▶ Exercise aim:
Exact copies of the records below are needed, free of pictures.

====== Source data ======

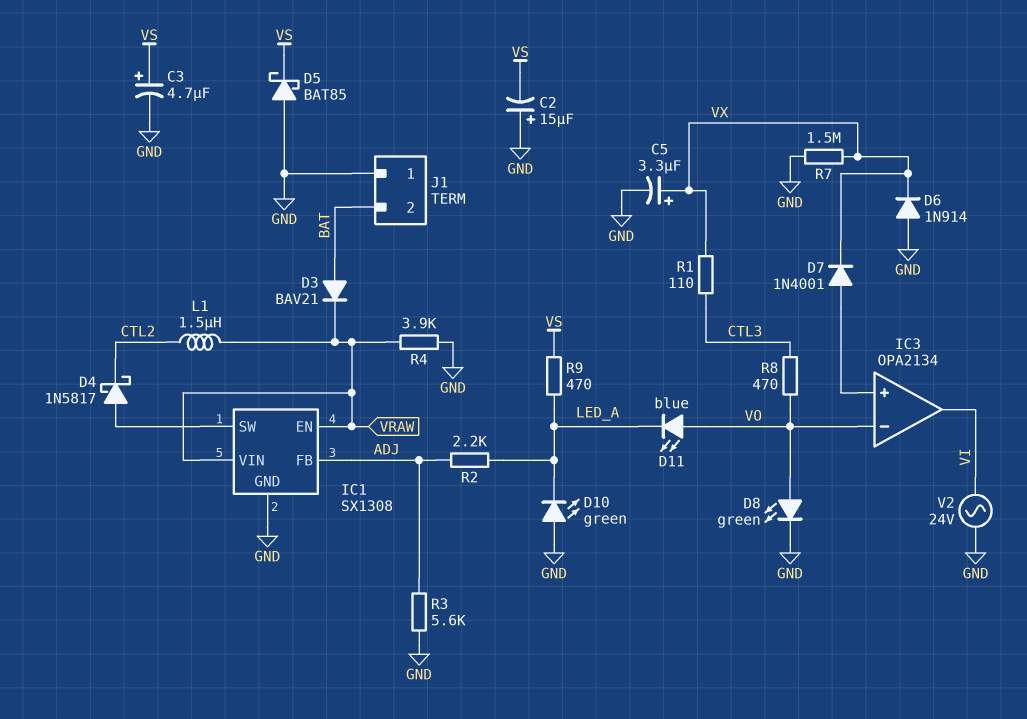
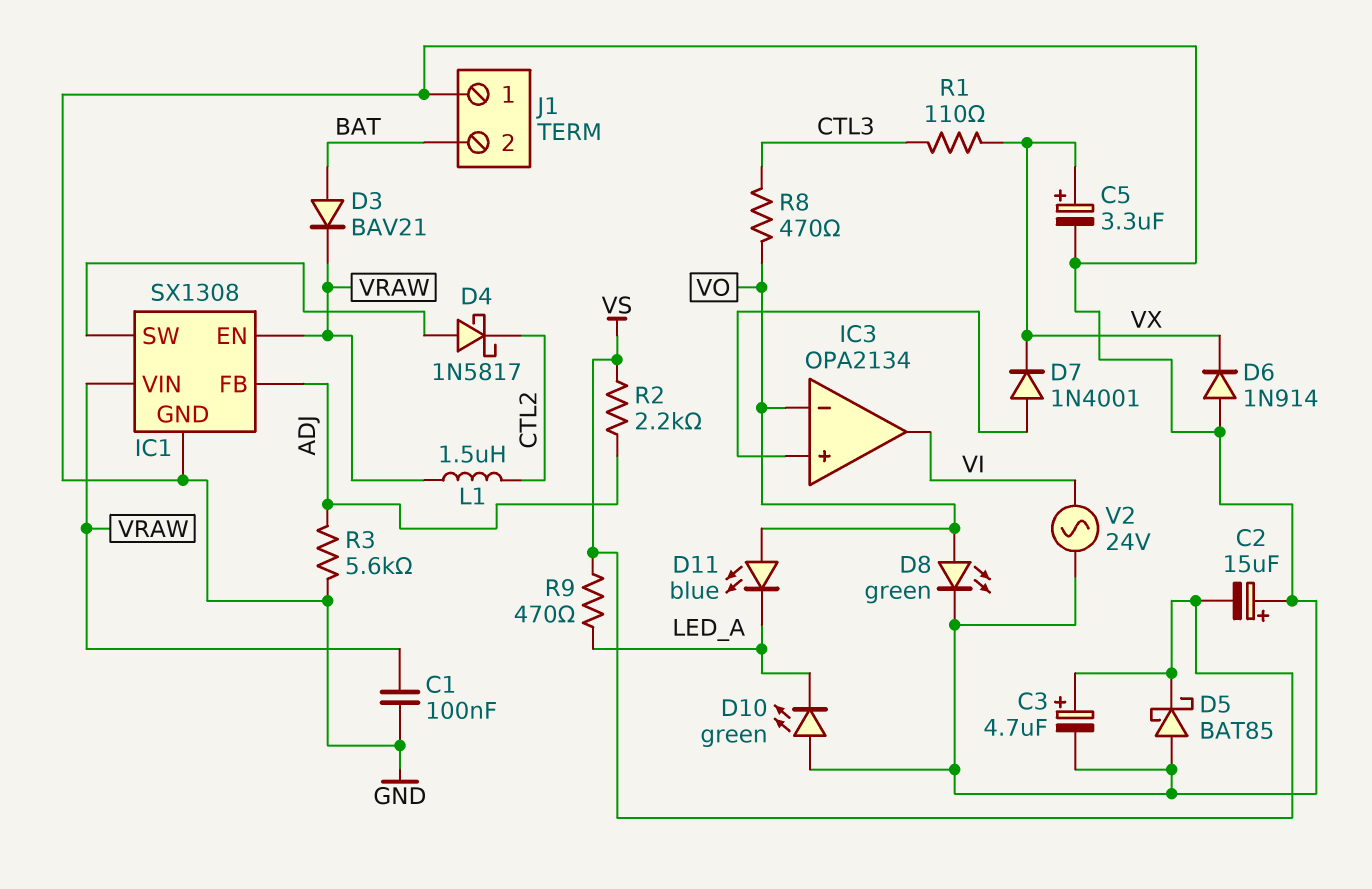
C1: none -> 100nF (GND, VRAW)
R2: 2.2k (ADJ, LED_A) -> 2.2k (ADJ, VS)
R4: 3.9k (GND, VRAW) -> none
R7: 1.5M (GND, VX) -> none

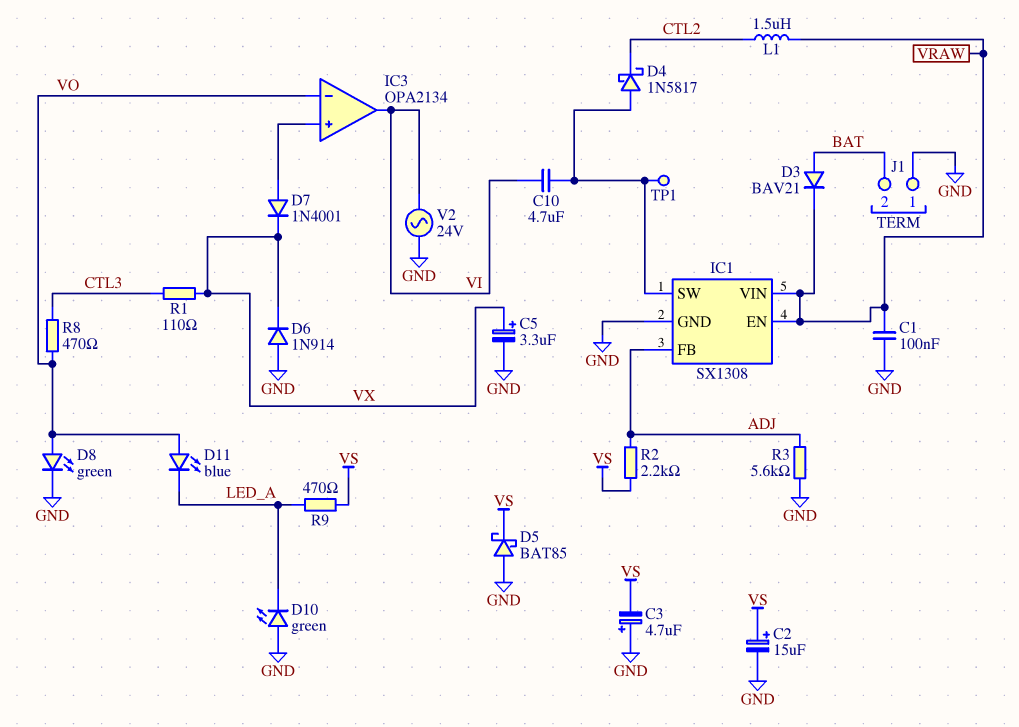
C2: 15uF (plus GND, minus VS) -> 15uF (plus VS, minus GND)
C3: 4.7uF (plus VS, minus GND) -> 4.7uF (plus GND, minus VS)
C10: none -> 4.7uF (IC1/SW, VI)
TP1: none -> test point (IC1/SW)

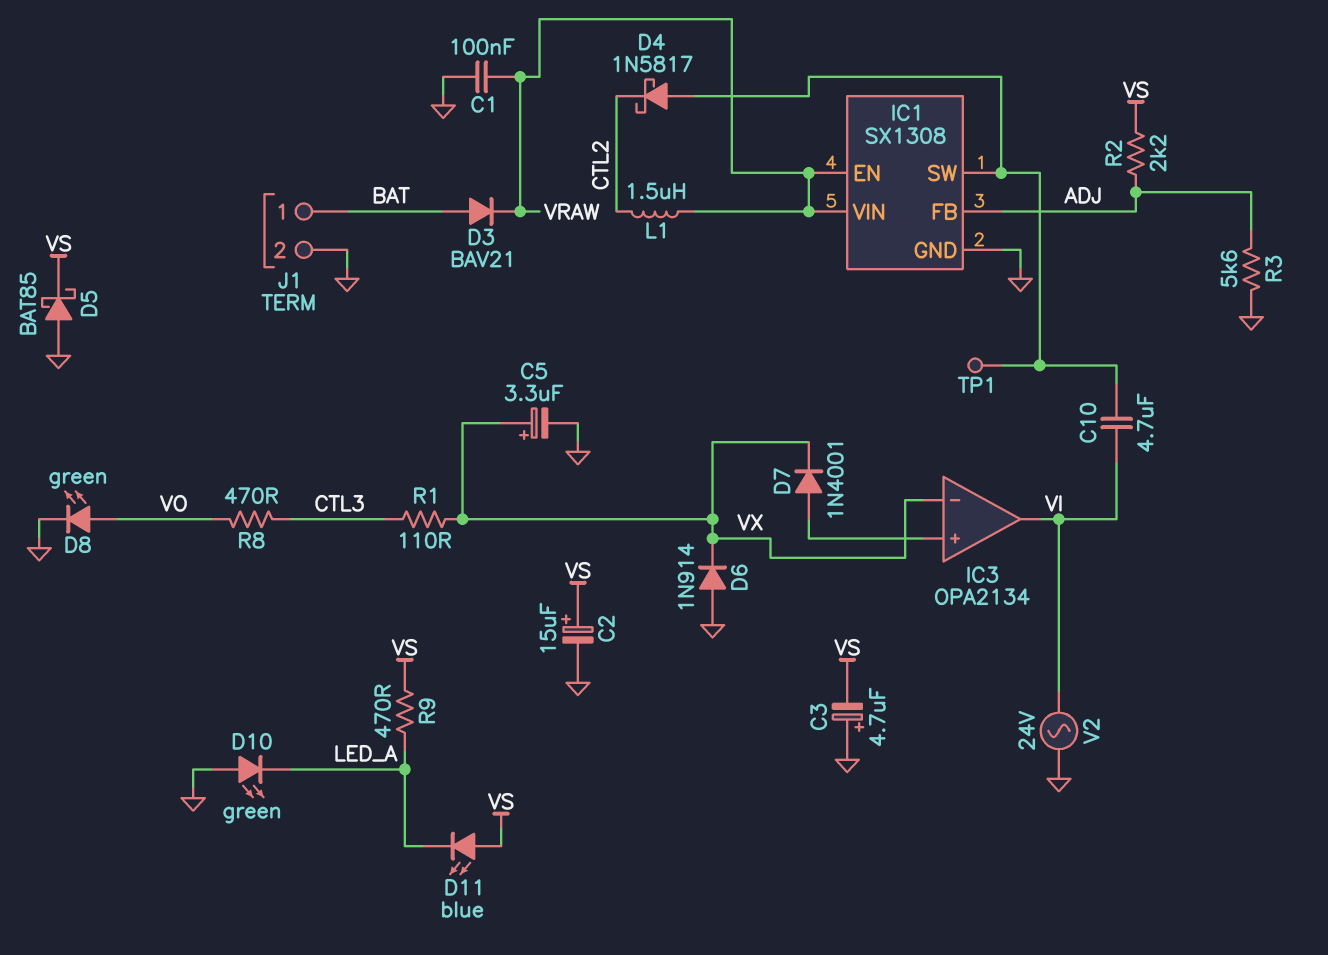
D11: LED blue (A VO, K LED_A) -> LED blue (A VS, K LED_A)
IC3 pin in-: VO -> VX
J1 pin 1: GND -> BAT
J1 pin 2: BAT -> GND

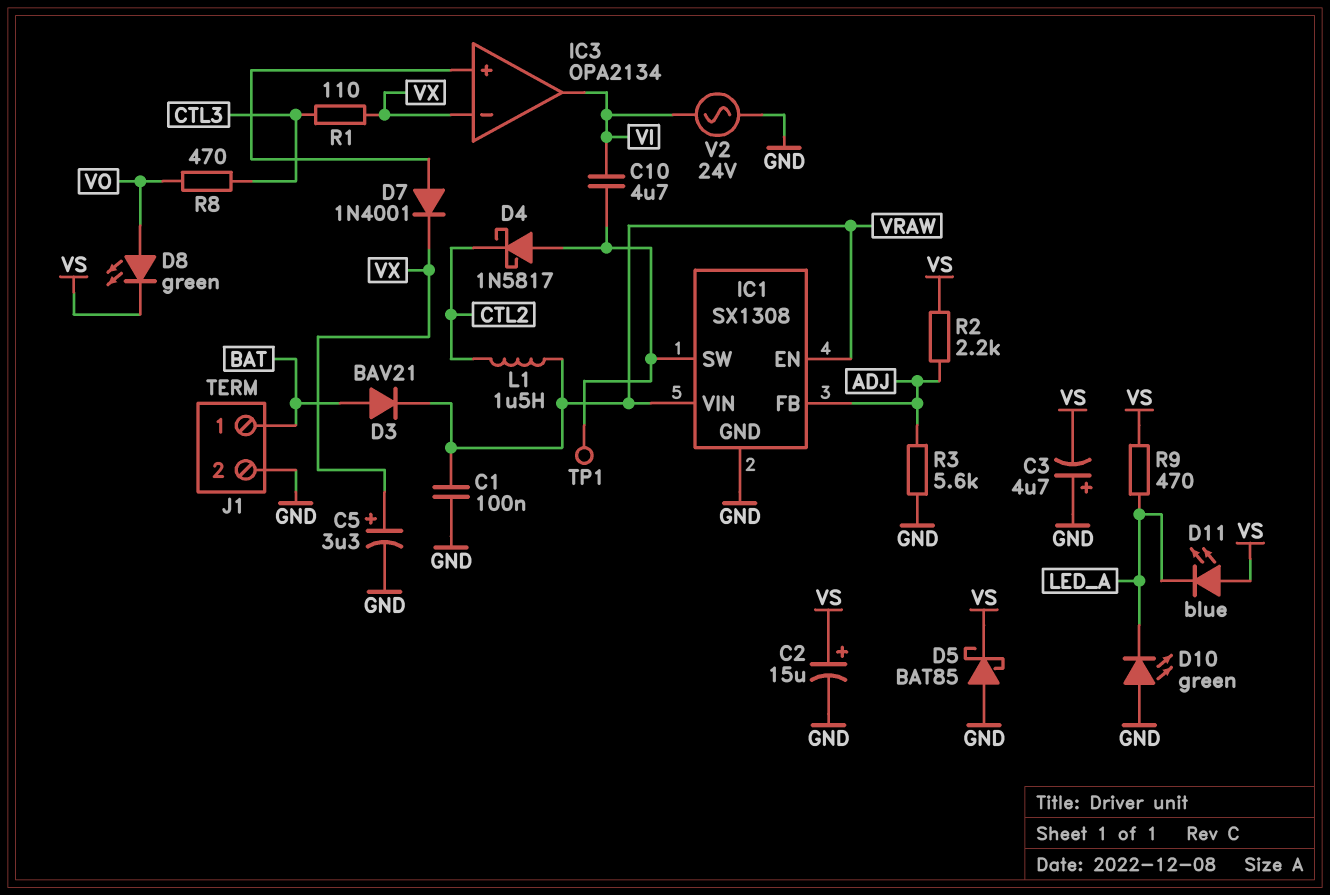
D6: diode 1N914 (A GND, K VX) -> none
D8: LED green (A VO, K GND) -> LED green (A VO, K VS)

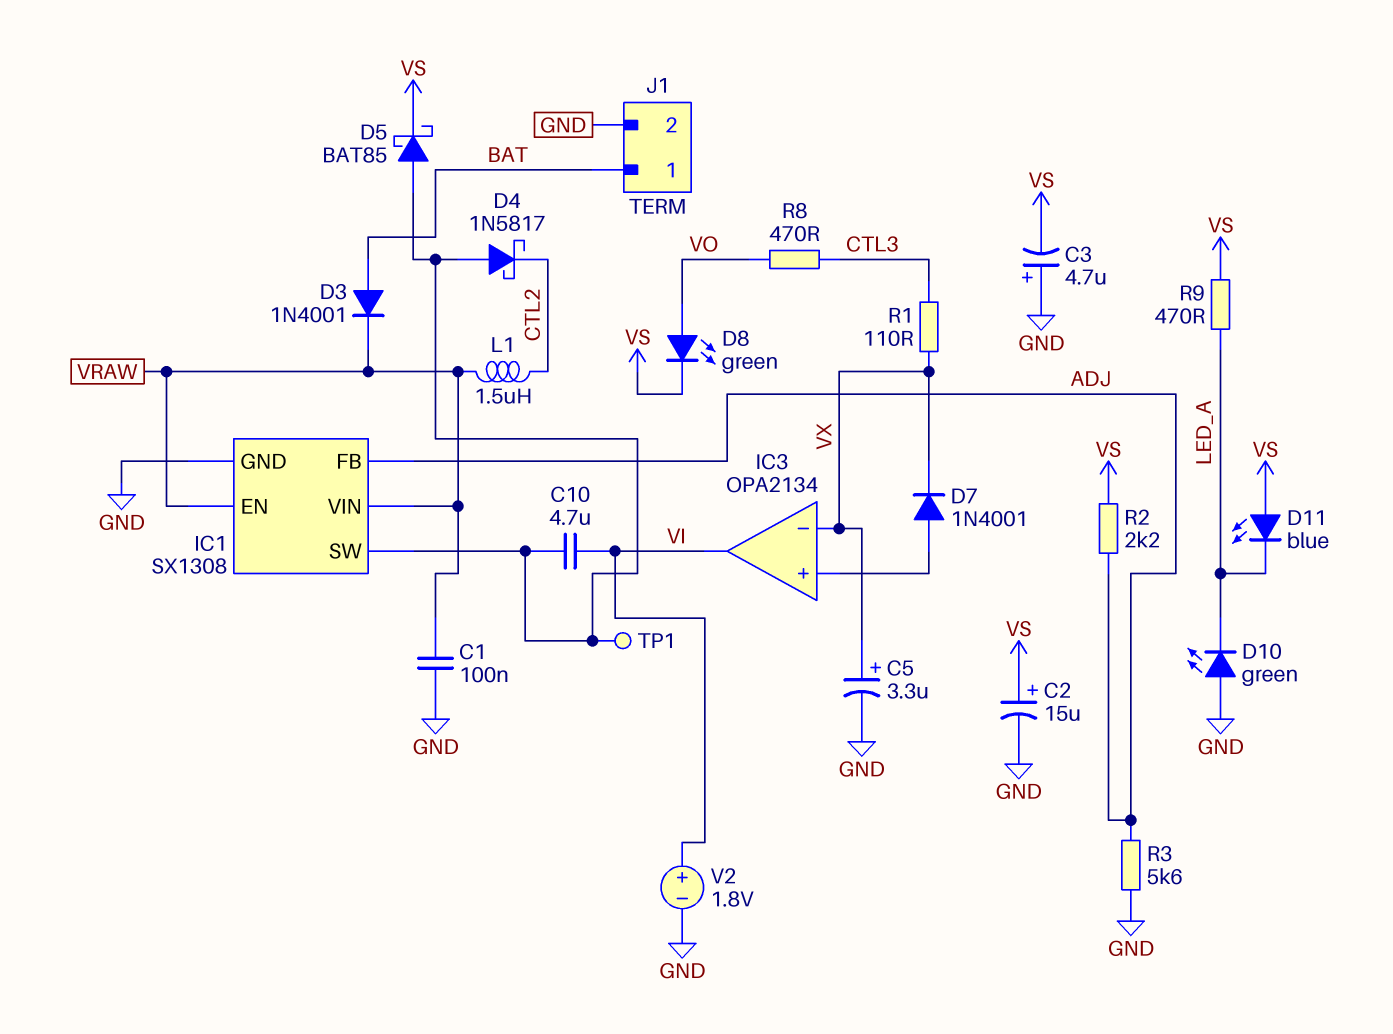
D3: diode BAV21 (A BAT, K VRAW) -> diode 1N4001 (A BAT, K VRAW)
D5: schottky BAT85 (A GND, K VS) -> schottky BAT85 (A IC1/SW, K VS)
V2: AC 24V (GND, VI) -> 1.8V (plus VI, minus GND)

======

▶ Exercise solution:
C1: none -> 100nF (GND, VRAW)
R2: 2.2k (ADJ, LED_A) -> 2.2k (ADJ, VS)
R4: 3.9k (GND, VRAW) -> none
R7: 1.5M (GND, VX) -> none

C2: 15uF (plus GND, minus VS) -> 15uF (plus VS, minus GND)
C3: 4.7uF (plus VS, minus GND) -> 4.7uF (plus GND, minus VS)
C10: none -> 4.7uF (IC1/SW, VI)
TP1: none -> test point (IC1/SW)

D11: LED blue (A VO, K LED_A) -> LED blue (A VS, K LED_A)
IC3 pin in-: VO -> VX
J1 pin 1: GND -> BAT
J1 pin 2: BAT -> GND

D6: diode 1N914 (A GND, K VX) -> none
D8: LED green (A VO, K GND) -> LED green (A VO, K VS)

D3: diode BAV21 (A BAT, K VRAW) -> diode 1N4001 (A BAT, K VRAW)
D5: schottky BAT85 (A GND, K VS) -> schottky BAT85 (A IC1/SW, K VS)
V2: AC 24V (GND, VI) -> 1.8V (plus VI, minus GND)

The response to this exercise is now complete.